A verbatim reproduction of the lines below, from the line containing "yellow brick D8:E9" through the line containing "yellow plate C6:H6", both ends included, is the whole required output.
==== Data section
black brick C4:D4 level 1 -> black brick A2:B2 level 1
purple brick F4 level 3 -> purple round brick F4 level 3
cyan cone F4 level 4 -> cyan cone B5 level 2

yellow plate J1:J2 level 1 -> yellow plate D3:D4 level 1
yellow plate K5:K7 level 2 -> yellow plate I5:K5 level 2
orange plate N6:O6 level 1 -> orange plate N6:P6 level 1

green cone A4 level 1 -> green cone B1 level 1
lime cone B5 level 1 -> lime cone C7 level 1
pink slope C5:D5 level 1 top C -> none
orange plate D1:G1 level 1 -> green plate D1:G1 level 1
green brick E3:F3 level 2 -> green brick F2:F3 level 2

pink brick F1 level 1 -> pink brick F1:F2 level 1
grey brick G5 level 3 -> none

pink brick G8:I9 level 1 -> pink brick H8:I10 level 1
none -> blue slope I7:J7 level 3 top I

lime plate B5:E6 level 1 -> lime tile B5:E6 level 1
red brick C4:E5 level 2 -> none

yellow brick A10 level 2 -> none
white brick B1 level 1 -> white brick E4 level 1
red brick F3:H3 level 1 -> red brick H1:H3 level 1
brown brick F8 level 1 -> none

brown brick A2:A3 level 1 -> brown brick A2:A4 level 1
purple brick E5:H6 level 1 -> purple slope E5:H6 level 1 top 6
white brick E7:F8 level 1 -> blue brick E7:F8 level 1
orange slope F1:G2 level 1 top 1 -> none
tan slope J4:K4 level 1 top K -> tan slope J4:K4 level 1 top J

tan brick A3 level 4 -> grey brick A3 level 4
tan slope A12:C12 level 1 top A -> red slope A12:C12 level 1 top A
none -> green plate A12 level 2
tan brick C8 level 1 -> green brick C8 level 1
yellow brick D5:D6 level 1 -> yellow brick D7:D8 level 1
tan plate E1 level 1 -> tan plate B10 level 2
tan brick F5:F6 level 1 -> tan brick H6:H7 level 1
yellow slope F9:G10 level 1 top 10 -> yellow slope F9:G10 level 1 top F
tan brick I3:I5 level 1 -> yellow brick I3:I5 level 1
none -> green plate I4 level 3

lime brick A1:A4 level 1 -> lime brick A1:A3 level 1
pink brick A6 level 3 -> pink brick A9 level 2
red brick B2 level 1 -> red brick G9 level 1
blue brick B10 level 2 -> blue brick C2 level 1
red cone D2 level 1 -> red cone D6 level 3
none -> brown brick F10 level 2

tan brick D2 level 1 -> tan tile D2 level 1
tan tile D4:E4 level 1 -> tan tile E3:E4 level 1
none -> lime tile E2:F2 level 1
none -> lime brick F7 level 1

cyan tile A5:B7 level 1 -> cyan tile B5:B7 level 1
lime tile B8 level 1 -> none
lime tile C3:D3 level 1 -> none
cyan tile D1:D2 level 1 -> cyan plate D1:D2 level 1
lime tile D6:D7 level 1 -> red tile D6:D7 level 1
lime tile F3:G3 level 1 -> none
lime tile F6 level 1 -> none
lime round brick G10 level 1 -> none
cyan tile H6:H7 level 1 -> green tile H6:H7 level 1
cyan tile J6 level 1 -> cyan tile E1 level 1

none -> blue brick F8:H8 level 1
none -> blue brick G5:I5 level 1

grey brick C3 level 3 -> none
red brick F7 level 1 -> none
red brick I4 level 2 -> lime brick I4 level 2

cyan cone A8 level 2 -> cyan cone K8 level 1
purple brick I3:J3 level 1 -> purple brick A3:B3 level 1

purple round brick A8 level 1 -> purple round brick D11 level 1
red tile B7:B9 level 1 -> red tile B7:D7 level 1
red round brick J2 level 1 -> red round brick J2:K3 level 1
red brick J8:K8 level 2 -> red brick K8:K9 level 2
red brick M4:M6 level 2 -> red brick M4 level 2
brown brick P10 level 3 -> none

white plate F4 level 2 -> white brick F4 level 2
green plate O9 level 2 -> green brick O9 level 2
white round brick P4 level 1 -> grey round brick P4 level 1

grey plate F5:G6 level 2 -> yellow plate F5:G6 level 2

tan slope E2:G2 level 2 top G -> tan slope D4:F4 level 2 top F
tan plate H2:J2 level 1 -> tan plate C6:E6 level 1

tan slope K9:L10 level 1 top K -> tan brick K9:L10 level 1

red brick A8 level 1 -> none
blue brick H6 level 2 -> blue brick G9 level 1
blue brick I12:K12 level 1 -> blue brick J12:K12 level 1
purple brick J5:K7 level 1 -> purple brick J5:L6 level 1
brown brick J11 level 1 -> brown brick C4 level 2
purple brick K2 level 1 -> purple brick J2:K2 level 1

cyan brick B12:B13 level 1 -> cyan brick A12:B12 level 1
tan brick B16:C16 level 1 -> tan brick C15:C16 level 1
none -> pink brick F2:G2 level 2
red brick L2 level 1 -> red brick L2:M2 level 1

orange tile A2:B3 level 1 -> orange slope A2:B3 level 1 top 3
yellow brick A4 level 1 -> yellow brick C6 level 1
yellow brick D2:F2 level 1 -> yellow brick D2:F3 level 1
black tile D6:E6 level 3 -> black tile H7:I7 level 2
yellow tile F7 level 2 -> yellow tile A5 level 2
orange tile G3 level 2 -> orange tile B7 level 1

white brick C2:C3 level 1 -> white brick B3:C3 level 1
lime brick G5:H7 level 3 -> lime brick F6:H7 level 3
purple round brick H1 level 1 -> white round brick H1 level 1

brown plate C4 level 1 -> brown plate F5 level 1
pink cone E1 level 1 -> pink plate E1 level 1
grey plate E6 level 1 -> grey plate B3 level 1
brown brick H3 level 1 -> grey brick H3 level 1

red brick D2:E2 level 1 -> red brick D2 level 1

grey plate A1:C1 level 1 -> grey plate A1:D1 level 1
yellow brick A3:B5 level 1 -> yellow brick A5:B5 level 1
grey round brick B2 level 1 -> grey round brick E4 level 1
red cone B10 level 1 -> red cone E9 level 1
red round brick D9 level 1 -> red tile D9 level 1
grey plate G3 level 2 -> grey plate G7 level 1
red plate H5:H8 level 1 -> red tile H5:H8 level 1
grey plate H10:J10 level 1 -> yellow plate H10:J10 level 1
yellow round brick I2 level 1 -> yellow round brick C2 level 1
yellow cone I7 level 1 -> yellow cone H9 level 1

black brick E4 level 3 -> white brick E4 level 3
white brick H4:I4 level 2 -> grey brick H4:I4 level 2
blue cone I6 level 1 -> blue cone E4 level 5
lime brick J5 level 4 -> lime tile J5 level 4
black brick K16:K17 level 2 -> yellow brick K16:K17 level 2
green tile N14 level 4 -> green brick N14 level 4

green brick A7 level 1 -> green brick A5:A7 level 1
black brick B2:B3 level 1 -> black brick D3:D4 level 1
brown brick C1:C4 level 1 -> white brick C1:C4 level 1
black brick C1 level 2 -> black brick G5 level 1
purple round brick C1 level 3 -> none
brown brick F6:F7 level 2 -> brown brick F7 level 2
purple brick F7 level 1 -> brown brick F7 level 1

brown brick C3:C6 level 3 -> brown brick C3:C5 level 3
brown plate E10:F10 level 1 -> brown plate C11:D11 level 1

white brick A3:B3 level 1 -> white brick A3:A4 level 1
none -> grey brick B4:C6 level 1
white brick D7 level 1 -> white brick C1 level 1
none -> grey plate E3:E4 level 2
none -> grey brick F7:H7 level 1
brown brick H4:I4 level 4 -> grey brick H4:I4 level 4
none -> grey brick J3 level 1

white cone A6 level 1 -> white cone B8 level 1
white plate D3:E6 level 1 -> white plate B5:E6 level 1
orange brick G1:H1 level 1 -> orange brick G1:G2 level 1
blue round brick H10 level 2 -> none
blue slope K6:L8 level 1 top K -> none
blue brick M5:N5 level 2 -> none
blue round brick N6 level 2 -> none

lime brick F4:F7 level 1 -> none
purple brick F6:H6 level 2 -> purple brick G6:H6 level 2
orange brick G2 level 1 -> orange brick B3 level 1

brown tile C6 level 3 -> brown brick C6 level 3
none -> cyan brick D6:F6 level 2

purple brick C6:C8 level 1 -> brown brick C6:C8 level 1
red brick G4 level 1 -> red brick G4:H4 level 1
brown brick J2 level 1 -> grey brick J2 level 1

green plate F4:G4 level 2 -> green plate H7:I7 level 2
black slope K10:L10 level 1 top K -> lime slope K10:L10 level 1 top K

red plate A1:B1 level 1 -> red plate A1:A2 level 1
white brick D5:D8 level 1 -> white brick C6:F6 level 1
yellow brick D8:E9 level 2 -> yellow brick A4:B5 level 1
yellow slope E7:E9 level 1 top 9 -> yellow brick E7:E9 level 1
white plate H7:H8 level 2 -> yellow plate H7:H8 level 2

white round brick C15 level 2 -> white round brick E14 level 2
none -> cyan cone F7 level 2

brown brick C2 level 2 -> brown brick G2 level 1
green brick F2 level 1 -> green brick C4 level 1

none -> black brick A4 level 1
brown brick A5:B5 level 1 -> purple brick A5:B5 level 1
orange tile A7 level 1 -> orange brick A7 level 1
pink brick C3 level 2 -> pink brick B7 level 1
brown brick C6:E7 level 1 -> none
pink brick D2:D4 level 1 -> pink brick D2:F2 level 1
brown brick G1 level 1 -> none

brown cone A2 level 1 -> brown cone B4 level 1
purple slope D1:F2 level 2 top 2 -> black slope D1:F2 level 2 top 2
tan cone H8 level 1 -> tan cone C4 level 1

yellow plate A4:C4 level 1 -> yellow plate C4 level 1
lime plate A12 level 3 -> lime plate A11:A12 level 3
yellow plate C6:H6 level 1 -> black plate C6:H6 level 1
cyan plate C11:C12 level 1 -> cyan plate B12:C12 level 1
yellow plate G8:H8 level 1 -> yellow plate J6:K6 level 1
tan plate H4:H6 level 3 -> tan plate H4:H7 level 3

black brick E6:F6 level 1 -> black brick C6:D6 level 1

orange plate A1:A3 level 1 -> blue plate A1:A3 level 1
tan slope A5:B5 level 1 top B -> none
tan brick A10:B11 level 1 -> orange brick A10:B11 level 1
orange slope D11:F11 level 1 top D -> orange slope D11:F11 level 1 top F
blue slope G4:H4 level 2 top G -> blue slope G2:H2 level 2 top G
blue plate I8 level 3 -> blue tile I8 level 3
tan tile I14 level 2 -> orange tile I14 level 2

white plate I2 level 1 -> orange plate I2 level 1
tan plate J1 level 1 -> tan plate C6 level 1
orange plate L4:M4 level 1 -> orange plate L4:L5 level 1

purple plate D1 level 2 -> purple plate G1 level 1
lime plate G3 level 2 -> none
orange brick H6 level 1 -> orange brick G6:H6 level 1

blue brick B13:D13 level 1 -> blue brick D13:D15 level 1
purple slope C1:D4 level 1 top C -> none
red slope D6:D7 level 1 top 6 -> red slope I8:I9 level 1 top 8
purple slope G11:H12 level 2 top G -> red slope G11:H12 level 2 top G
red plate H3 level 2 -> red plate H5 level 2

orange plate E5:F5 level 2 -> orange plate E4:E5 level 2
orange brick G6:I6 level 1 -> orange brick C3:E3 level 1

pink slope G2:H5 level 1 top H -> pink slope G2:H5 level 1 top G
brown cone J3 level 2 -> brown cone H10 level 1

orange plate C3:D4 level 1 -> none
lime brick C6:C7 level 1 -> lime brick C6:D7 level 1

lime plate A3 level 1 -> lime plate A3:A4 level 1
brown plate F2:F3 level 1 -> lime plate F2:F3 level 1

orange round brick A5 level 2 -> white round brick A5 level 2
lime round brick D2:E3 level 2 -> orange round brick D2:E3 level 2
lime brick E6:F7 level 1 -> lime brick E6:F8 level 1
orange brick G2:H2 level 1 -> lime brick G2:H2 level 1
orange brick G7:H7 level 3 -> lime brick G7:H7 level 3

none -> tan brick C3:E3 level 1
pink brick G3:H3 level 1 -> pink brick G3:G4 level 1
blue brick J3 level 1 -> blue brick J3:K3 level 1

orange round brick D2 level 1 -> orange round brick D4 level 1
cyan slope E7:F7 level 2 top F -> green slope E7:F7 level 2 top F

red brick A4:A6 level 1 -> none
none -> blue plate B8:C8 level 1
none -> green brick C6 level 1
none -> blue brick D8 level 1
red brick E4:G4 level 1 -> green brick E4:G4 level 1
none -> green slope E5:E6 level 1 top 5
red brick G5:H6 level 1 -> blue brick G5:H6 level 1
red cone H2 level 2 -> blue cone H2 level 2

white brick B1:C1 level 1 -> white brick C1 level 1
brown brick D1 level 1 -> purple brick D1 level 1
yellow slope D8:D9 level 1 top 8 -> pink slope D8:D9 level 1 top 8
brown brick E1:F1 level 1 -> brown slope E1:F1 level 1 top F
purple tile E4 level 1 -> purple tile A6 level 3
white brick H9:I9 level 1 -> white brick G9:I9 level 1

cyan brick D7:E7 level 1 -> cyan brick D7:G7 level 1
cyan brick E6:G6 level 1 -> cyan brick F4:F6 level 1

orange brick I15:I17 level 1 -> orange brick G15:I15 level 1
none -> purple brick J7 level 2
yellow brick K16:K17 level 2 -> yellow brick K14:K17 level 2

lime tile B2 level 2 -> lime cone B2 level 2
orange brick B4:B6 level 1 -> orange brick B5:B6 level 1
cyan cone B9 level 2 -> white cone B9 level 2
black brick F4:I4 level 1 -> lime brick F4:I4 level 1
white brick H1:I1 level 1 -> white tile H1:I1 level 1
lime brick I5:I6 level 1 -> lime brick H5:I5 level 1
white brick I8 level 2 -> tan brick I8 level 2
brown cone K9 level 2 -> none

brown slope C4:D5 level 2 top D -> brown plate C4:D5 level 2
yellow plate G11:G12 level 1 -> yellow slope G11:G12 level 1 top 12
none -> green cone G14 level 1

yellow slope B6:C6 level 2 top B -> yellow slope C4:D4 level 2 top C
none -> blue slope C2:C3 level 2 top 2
========
# [Completed exercise]
yellow brick D8:E9 level 2 -> yellow brick A4:B5 level 1
yellow slope E7:E9 level 1 top 9 -> yellow brick E7:E9 level 1
white plate H7:H8 level 2 -> yellow plate H7:H8 level 2

white round brick C15 level 2 -> white round brick E14 level 2
none -> cyan cone F7 level 2

brown brick C2 level 2 -> brown brick G2 level 1
green brick F2 level 1 -> green brick C4 level 1

none -> black brick A4 level 1
brown brick A5:B5 level 1 -> purple brick A5:B5 level 1
orange tile A7 level 1 -> orange brick A7 level 1
pink brick C3 level 2 -> pink brick B7 level 1
brown brick C6:E7 level 1 -> none
pink brick D2:D4 level 1 -> pink brick D2:F2 level 1
brown brick G1 level 1 -> none

brown cone A2 level 1 -> brown cone B4 level 1
purple slope D1:F2 level 2 top 2 -> black slope D1:F2 level 2 top 2
tan cone H8 level 1 -> tan cone C4 level 1

yellow plate A4:C4 level 1 -> yellow plate C4 level 1
lime plate A12 level 3 -> lime plate A11:A12 level 3
yellow plate C6:H6 level 1 -> black plate C6:H6 level 1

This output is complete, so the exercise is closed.